● ASSIGNMENT: Look through the records below and collect all lines that hold the string "crop".

Collection entries
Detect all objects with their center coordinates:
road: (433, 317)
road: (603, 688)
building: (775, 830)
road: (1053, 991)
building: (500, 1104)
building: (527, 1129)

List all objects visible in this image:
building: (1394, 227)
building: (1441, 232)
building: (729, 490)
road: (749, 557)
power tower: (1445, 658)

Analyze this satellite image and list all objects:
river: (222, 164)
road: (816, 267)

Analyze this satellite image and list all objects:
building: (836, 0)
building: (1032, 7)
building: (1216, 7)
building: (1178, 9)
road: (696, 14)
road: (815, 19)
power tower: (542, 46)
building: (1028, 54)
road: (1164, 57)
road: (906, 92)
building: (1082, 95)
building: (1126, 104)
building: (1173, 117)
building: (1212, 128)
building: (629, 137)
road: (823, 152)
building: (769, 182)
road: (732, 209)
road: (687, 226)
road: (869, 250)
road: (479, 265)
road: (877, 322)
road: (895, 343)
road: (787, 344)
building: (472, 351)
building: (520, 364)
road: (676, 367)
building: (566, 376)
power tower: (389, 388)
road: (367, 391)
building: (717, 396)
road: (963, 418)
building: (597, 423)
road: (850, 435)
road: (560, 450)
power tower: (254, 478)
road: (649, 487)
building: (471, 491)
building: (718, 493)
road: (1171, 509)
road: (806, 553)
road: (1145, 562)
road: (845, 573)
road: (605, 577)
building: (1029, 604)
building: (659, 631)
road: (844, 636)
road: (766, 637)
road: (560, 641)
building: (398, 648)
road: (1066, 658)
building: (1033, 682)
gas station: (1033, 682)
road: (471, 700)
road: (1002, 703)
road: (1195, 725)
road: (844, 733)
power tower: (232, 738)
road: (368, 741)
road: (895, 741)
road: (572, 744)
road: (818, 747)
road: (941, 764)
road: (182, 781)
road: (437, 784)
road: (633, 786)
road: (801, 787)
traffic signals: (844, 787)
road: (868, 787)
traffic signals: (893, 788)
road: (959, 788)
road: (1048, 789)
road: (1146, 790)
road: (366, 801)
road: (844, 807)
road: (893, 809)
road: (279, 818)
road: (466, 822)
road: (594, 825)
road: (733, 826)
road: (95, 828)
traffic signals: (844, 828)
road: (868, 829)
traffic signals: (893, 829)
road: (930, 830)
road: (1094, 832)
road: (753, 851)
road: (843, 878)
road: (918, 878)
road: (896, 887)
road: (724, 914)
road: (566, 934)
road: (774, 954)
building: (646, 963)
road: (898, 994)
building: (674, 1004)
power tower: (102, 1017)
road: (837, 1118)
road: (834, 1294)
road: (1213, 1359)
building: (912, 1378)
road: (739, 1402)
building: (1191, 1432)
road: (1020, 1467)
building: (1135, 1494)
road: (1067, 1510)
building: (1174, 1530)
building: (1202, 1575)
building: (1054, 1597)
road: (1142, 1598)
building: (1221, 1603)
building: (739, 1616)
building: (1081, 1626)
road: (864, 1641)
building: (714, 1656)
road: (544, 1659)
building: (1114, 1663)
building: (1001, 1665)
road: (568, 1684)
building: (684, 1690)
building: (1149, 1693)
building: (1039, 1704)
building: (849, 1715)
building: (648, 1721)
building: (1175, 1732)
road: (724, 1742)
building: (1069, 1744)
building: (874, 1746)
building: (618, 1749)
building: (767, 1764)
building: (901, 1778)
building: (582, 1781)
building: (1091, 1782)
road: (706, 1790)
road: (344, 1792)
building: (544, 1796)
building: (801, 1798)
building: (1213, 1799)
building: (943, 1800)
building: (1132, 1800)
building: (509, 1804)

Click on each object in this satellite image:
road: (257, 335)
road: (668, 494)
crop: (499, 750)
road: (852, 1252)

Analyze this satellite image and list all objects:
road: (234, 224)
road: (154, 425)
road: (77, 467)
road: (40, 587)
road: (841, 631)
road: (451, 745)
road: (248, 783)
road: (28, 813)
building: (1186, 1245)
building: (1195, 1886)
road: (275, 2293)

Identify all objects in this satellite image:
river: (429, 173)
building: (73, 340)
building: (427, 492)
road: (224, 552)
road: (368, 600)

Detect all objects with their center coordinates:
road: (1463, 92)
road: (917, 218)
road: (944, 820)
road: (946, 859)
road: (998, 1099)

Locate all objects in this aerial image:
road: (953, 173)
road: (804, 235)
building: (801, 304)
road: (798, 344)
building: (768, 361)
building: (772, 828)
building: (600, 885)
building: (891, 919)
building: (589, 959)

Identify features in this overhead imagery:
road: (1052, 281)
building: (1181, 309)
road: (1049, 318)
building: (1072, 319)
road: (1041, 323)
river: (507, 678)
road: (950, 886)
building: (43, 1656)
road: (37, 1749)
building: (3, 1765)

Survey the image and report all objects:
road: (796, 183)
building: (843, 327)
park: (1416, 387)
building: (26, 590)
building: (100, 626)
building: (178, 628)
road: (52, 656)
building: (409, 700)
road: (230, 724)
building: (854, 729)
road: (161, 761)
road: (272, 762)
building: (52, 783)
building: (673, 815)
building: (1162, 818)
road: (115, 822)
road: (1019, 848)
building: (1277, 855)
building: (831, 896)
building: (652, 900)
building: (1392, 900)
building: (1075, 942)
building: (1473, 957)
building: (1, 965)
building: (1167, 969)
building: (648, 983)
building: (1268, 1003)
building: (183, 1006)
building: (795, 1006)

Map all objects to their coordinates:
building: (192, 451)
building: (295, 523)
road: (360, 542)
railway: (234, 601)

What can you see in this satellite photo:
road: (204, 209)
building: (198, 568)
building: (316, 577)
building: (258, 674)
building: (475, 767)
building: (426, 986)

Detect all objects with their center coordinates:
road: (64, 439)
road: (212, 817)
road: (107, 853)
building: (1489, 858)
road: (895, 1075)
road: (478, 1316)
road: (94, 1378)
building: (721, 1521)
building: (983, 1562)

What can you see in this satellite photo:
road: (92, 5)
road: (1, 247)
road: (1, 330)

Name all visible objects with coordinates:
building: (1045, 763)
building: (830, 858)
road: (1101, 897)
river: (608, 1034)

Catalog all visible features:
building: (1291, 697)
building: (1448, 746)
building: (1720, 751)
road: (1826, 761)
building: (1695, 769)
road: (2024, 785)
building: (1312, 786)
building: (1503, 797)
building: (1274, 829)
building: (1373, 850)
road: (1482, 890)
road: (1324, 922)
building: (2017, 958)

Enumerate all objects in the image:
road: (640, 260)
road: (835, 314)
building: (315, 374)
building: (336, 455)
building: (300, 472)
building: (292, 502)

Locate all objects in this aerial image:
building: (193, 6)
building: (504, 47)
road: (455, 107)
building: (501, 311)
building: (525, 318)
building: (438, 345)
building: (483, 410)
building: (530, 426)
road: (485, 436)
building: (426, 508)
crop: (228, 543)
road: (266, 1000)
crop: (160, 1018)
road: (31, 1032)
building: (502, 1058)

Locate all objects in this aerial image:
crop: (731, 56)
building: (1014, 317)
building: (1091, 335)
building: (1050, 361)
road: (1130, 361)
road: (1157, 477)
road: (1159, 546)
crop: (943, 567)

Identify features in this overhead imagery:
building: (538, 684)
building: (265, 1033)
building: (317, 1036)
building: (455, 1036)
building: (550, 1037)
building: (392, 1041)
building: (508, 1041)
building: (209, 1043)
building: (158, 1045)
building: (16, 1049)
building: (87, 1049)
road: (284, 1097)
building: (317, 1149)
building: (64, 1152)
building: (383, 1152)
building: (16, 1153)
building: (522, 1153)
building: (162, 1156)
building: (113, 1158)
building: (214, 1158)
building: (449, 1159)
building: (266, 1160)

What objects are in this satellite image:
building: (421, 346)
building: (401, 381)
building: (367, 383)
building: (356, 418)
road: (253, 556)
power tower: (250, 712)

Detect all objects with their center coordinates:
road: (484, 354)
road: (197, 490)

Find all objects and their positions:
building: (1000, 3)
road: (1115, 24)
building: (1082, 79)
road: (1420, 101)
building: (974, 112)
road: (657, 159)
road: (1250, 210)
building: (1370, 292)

● SOLUTION FOR THIS PROBLEM:
crop: (499, 750)
crop: (228, 543)
crop: (160, 1018)
crop: (731, 56)
crop: (943, 567)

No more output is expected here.